* Records provided *

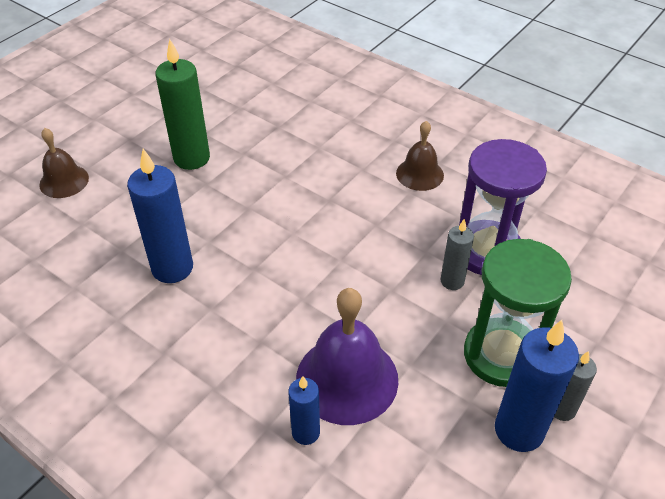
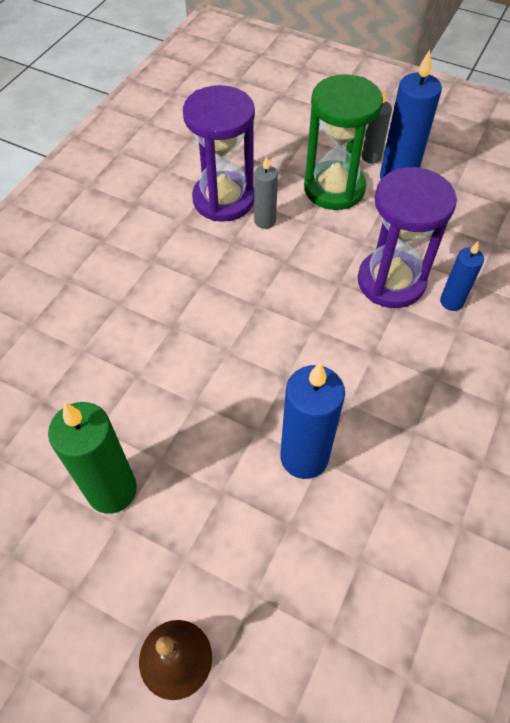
camera: 100 degrees left, 10 degrees up
(347, 379) = (391, 281): purple bell -> purple hourglass
(419, 174) = (123, 253): brown bell -> none

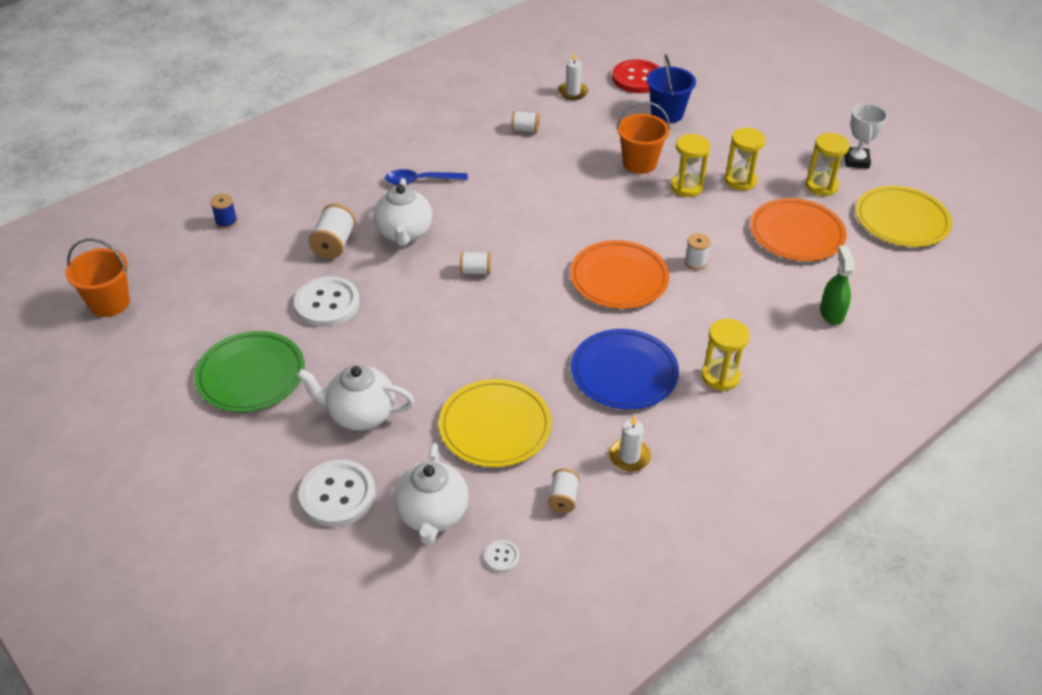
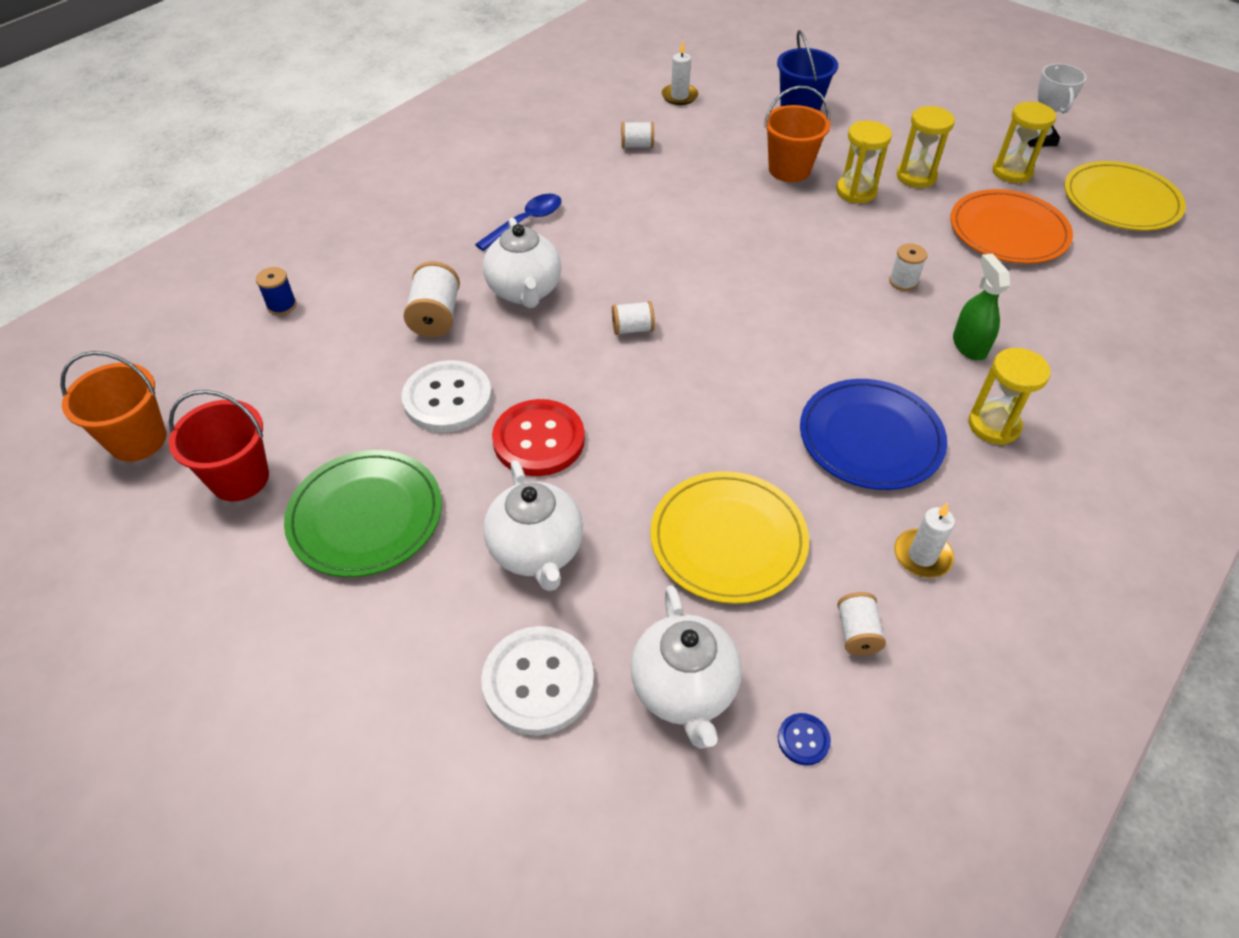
camera: 10 degrees left, 5 degrees up
(172, 338) = (240, 478): none -> red bucket
(360, 414) = (537, 551): white teapot -> white teapot turned 105 degrees counterclockwise
(420, 181) = (526, 222): blue spoon -> blue spoon turned 150 degrees clockwise
(501, 557) = (803, 740): white button -> blue button
(619, 278) = (817, 314): orange plate -> none
(637, 78) = (750, 73): red button -> red button (539, 440)
(831, 313) = (1092, 324): green spray bottle -> green spray bottle (969, 345)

* Exercise directions *
Nothing but a number is wanted: report how many lines in the entries above contain the string "bell".

* Exercise answer *
2